■ Your instructions ■
When the line containing "Nexno Mail: [42,523,379,736]" appears in the entries below, begin printing there and stop after the line containing "Manual Team: [576,640,962,897]"; print each of those lines exactly and no other line.

━━━━━ Data extract ━━━━━

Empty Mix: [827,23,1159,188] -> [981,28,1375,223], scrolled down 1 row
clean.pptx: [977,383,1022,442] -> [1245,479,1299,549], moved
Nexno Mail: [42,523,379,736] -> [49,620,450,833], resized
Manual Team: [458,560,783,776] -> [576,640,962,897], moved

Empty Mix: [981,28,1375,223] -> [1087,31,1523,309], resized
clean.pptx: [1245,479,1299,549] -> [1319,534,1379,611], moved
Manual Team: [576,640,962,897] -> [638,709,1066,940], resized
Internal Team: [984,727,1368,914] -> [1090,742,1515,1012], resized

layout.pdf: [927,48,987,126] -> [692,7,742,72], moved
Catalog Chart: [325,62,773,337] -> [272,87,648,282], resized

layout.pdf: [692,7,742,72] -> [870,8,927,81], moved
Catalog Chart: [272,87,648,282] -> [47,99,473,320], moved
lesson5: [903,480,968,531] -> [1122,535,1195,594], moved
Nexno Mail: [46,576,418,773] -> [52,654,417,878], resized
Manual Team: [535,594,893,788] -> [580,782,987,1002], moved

━━━━━

■ Answer to the problem ■
Nexno Mail: [42,523,379,736] -> [49,620,450,833], resized
Manual Team: [458,560,783,776] -> [576,640,962,897], moved

Empty Mix: [981,28,1375,223] -> [1087,31,1523,309], resized
clean.pptx: [1245,479,1299,549] -> [1319,534,1379,611], moved
Manual Team: [576,640,962,897] -> [638,709,1066,940], resized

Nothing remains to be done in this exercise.